:: TASK GOAL ::
From the records below, please repeat exactly the line that has "LDR1: GL5537 (3V3, N_1) -> VT90N1 (3V3, N_1)", the line that has "SW1: switch (3V3, N_8) -> button (3V3, N_8)", and every line between them, and nothing else.

:: DATASET CONTENT ::

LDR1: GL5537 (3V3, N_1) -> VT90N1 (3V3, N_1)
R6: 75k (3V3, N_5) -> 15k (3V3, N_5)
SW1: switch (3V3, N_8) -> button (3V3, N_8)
---
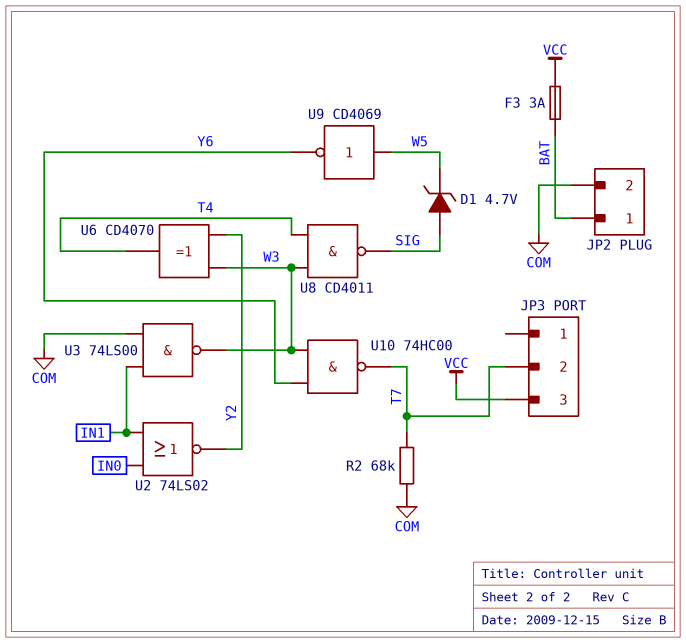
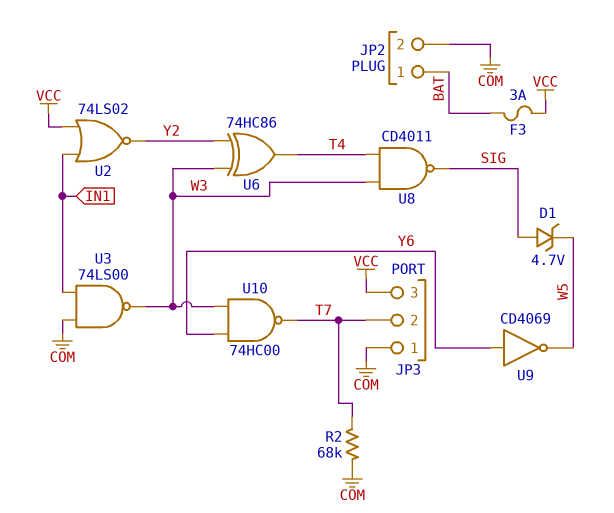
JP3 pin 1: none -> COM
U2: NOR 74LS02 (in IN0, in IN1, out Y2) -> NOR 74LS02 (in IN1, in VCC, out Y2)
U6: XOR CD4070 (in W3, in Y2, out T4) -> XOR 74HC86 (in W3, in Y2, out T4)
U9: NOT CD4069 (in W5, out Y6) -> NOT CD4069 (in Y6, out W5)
--
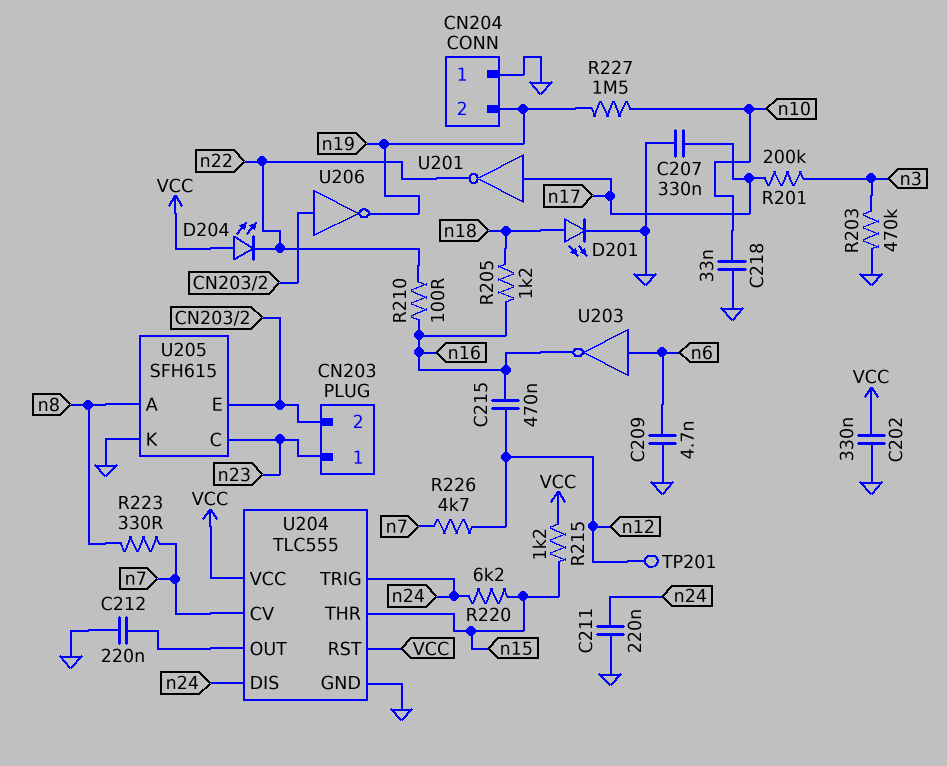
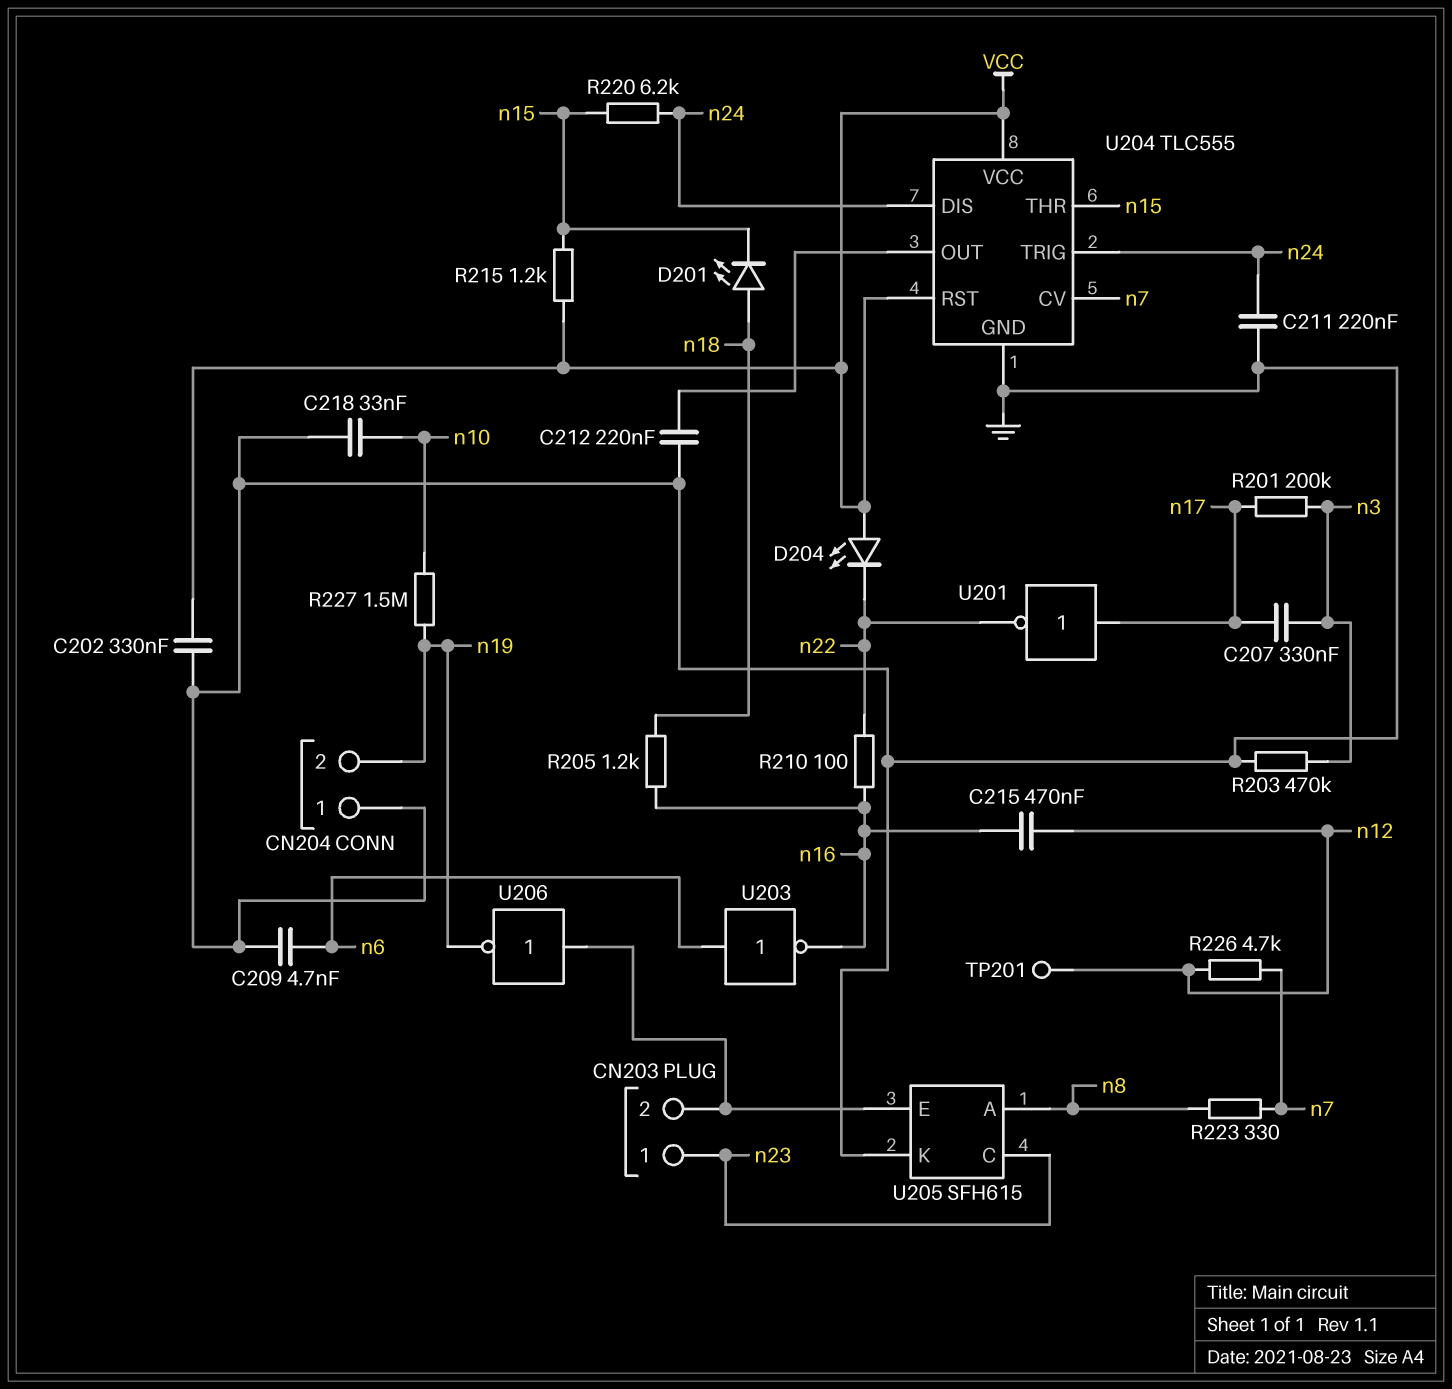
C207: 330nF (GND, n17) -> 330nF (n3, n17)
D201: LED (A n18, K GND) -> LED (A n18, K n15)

:: ANSWER SPACE ::
LDR1: GL5537 (3V3, N_1) -> VT90N1 (3V3, N_1)
R6: 75k (3V3, N_5) -> 15k (3V3, N_5)
SW1: switch (3V3, N_8) -> button (3V3, N_8)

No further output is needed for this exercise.